▶ _Work to complete_:
Starting at the first line of the data below, write out each line exactly until you reach the line containing "R7: 560 (AOUT, BUF) -> 560 (BUF, MIC)", and include that line too.
__________________________________________________
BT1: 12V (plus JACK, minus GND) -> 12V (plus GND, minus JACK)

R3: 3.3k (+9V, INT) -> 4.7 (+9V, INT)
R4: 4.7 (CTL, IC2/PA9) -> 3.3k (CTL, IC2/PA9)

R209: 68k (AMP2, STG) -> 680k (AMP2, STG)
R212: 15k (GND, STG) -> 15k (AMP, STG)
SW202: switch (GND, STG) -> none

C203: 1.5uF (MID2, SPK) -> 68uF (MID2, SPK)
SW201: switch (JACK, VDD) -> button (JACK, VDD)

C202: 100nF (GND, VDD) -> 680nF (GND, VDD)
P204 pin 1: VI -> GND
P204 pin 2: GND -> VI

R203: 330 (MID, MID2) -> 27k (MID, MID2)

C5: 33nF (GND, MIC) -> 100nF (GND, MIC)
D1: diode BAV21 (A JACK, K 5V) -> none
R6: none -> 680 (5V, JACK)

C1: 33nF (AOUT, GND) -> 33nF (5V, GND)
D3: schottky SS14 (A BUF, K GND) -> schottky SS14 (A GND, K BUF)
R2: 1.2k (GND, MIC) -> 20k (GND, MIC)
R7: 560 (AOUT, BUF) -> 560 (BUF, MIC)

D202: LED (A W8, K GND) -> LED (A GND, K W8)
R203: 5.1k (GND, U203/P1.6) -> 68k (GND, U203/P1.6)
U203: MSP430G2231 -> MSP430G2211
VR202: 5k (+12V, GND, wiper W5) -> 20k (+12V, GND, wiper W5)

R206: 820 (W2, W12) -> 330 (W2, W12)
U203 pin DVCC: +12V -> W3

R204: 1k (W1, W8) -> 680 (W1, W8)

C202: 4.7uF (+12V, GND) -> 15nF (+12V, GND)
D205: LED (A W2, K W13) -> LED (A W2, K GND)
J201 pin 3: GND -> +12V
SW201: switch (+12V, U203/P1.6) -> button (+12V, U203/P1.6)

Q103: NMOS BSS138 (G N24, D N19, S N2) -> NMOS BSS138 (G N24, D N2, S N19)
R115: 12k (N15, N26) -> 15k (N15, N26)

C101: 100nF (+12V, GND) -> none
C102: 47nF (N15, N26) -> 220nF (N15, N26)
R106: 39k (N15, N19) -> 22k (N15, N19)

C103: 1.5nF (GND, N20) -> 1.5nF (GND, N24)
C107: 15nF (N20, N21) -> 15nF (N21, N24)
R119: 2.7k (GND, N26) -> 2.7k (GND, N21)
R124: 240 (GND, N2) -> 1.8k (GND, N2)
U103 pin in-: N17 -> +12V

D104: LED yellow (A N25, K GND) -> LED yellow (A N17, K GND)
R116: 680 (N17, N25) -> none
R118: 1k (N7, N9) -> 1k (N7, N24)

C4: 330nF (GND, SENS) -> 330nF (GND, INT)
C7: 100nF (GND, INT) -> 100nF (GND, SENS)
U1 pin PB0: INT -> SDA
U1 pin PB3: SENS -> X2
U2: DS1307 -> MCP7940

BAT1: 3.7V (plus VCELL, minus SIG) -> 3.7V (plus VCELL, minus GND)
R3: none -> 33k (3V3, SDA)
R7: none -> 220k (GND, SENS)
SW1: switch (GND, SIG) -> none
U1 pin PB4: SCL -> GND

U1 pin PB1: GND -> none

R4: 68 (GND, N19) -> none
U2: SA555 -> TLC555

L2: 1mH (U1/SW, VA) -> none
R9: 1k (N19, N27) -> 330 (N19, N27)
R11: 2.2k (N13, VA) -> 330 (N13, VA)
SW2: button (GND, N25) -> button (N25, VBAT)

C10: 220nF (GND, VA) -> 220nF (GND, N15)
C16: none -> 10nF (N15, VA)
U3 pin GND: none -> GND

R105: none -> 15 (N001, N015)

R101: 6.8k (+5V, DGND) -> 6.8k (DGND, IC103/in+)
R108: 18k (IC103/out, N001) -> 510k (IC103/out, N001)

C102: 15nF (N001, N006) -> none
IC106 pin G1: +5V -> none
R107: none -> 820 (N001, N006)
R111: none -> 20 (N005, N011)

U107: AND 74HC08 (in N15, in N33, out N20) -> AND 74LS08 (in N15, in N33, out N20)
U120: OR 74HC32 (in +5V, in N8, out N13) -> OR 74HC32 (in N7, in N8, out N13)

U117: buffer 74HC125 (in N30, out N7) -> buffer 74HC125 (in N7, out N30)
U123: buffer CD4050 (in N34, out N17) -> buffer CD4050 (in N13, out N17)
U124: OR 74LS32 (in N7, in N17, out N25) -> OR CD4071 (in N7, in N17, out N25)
__________________________________________________
▶ _Your response_:
BT1: 12V (plus JACK, minus GND) -> 12V (plus GND, minus JACK)

R3: 3.3k (+9V, INT) -> 4.7 (+9V, INT)
R4: 4.7 (CTL, IC2/PA9) -> 3.3k (CTL, IC2/PA9)

R209: 68k (AMP2, STG) -> 680k (AMP2, STG)
R212: 15k (GND, STG) -> 15k (AMP, STG)
SW202: switch (GND, STG) -> none

C203: 1.5uF (MID2, SPK) -> 68uF (MID2, SPK)
SW201: switch (JACK, VDD) -> button (JACK, VDD)

C202: 100nF (GND, VDD) -> 680nF (GND, VDD)
P204 pin 1: VI -> GND
P204 pin 2: GND -> VI

R203: 330 (MID, MID2) -> 27k (MID, MID2)

C5: 33nF (GND, MIC) -> 100nF (GND, MIC)
D1: diode BAV21 (A JACK, K 5V) -> none
R6: none -> 680 (5V, JACK)

C1: 33nF (AOUT, GND) -> 33nF (5V, GND)
D3: schottky SS14 (A BUF, K GND) -> schottky SS14 (A GND, K BUF)
R2: 1.2k (GND, MIC) -> 20k (GND, MIC)
R7: 560 (AOUT, BUF) -> 560 (BUF, MIC)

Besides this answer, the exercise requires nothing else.